> [DATA SECTION]:
....

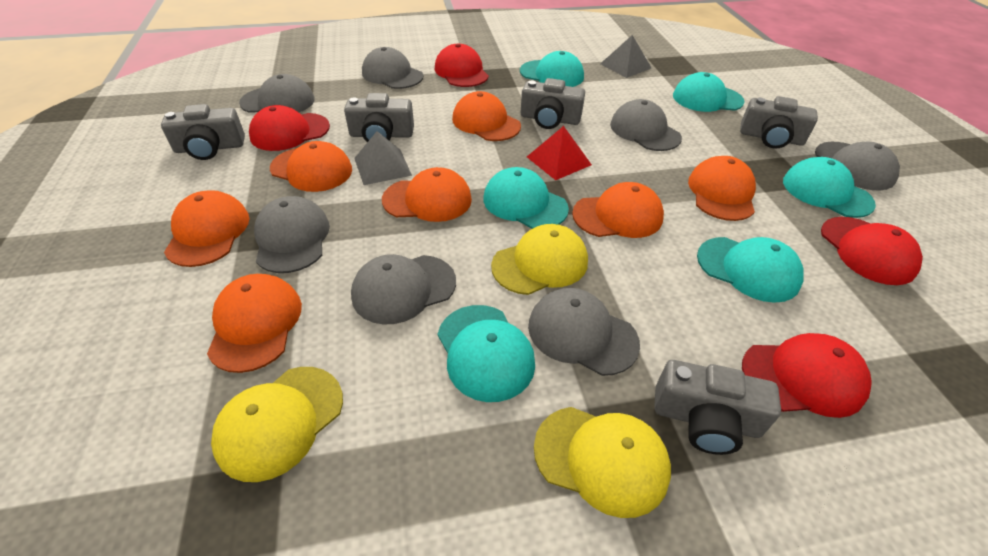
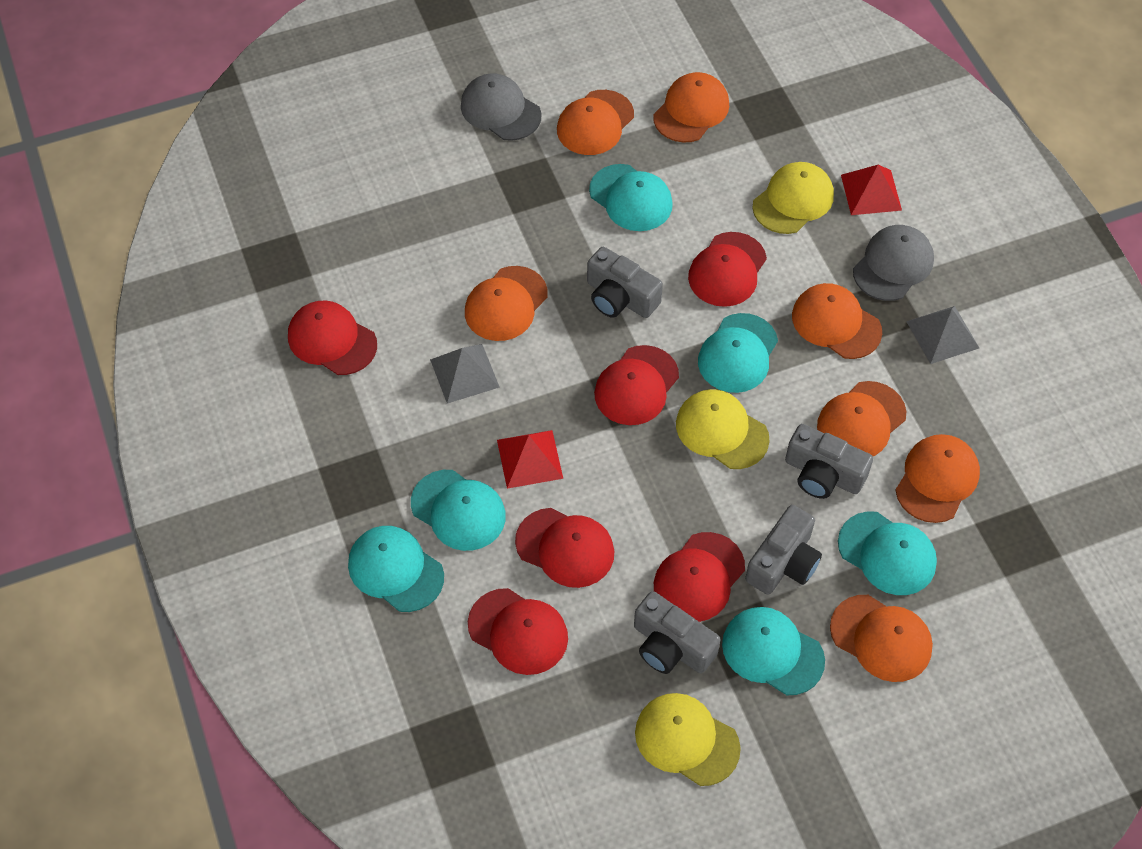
grey camera: 5 -> 4
grey cap: 7 -> 2
red cap: 4 -> 6
red pyramid: 1 -> 2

....

> [AIM OF THE EXERCISE]: Omit the pictures and reproduce the listing exactly.

> [RESULT OF THIS TASK]:
grey camera: 5 -> 4
grey cap: 7 -> 2
red cap: 4 -> 6
red pyramid: 1 -> 2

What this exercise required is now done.